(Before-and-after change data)
────────────────

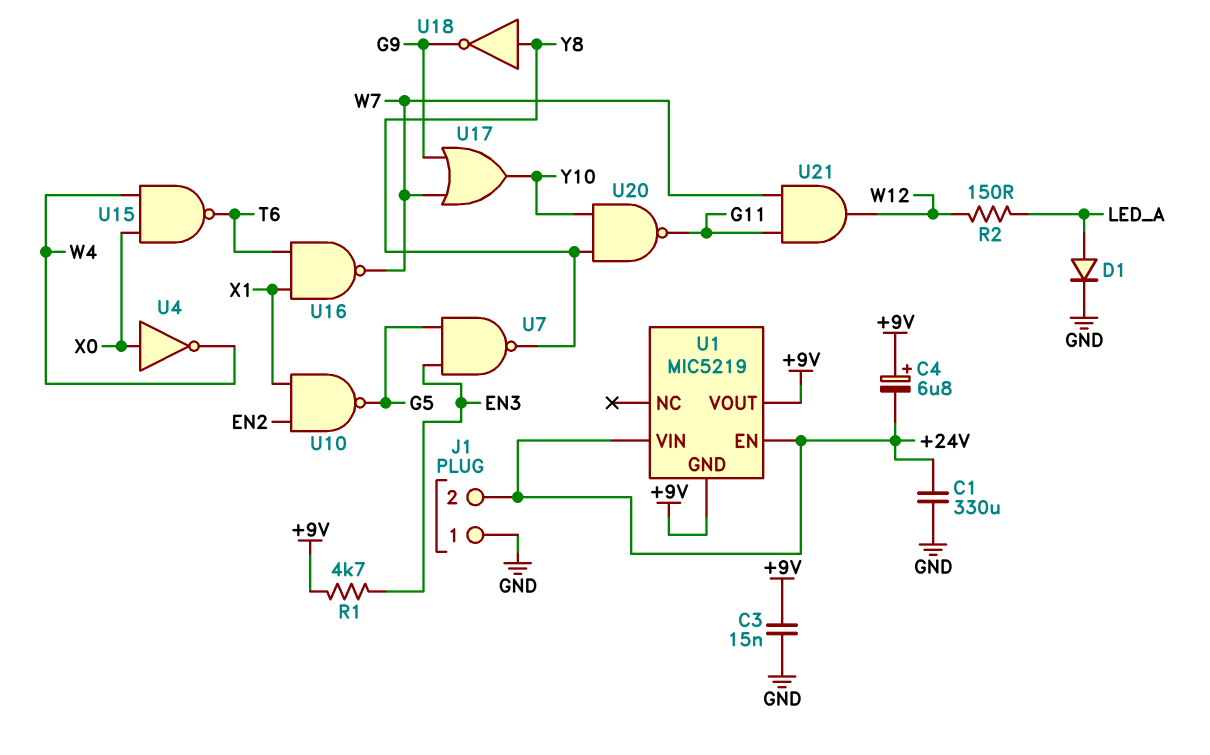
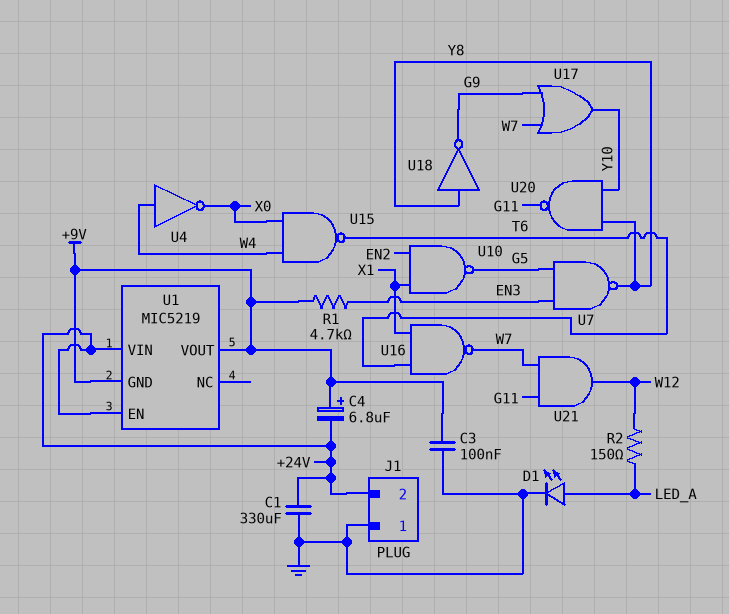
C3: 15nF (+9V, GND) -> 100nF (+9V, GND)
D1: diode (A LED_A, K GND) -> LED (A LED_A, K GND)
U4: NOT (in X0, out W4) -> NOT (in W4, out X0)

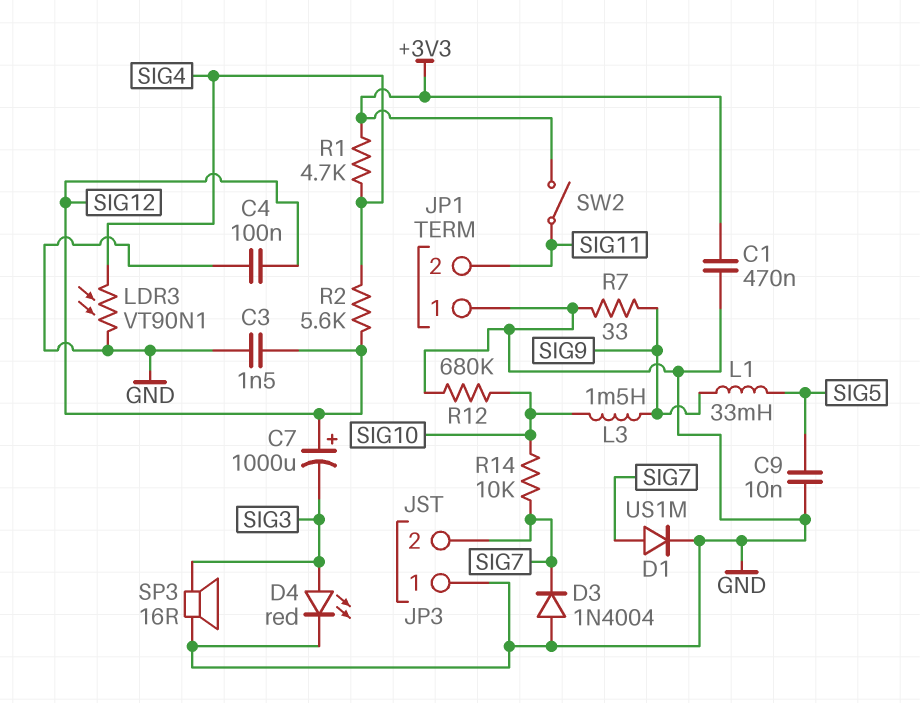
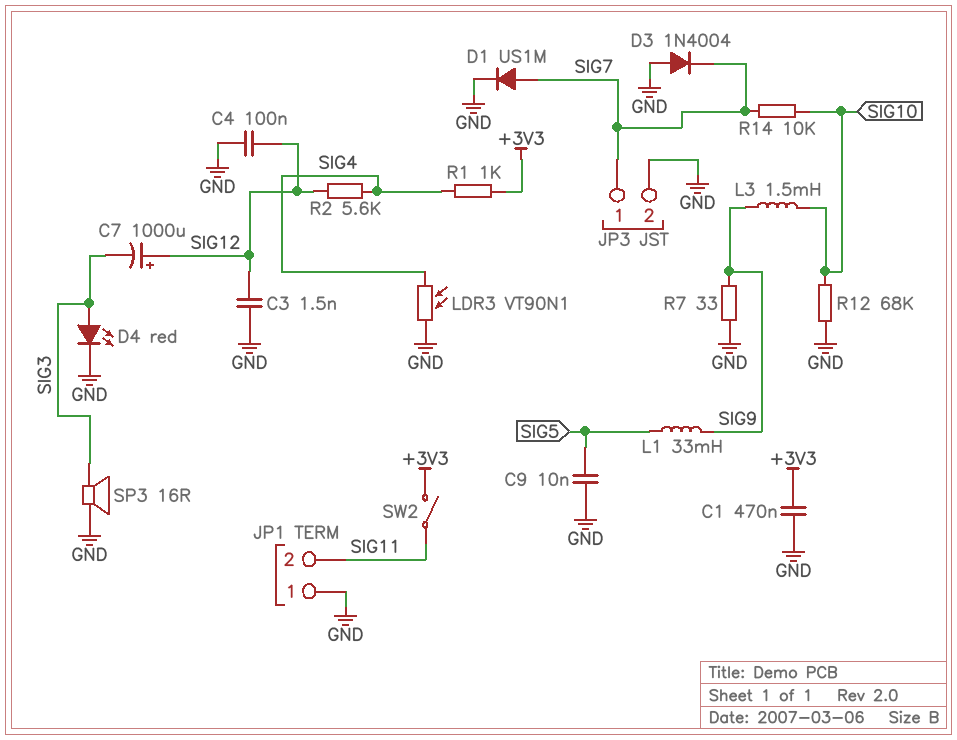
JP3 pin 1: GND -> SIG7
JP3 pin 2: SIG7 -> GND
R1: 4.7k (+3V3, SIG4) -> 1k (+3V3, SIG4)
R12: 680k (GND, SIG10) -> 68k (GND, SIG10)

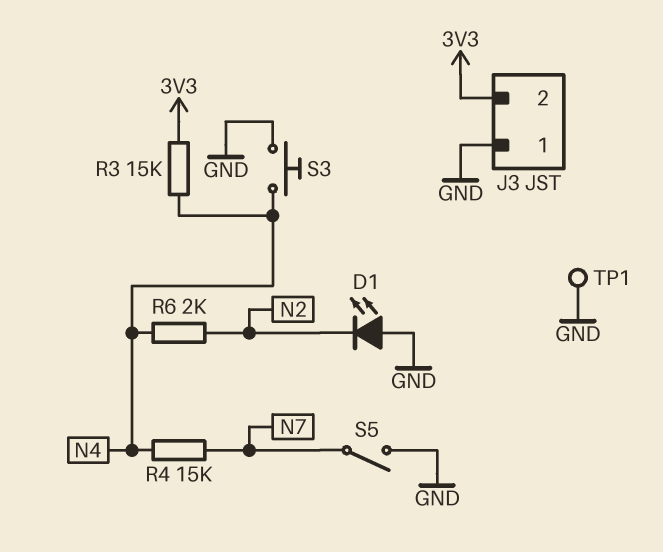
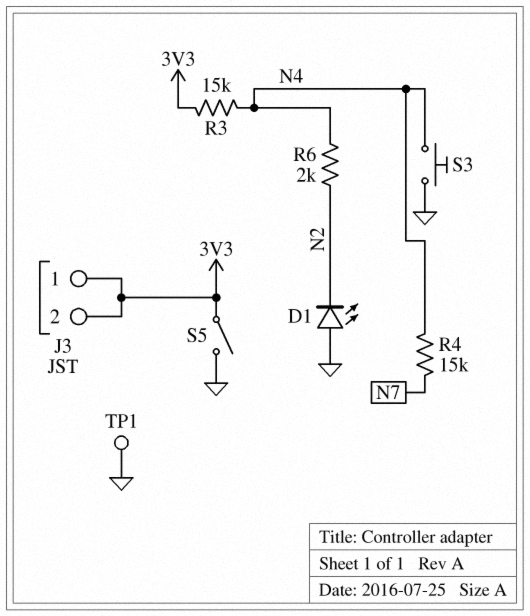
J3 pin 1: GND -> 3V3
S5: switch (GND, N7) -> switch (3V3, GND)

────────────────

> _Activity_: In your answer, repeat all the entries exactly, but leave out the pictures.

> _Task answer_:
C3: 15nF (+9V, GND) -> 100nF (+9V, GND)
D1: diode (A LED_A, K GND) -> LED (A LED_A, K GND)
U4: NOT (in X0, out W4) -> NOT (in W4, out X0)

JP3 pin 1: GND -> SIG7
JP3 pin 2: SIG7 -> GND
R1: 4.7k (+3V3, SIG4) -> 1k (+3V3, SIG4)
R12: 680k (GND, SIG10) -> 68k (GND, SIG10)

J3 pin 1: GND -> 3V3
S5: switch (GND, N7) -> switch (3V3, GND)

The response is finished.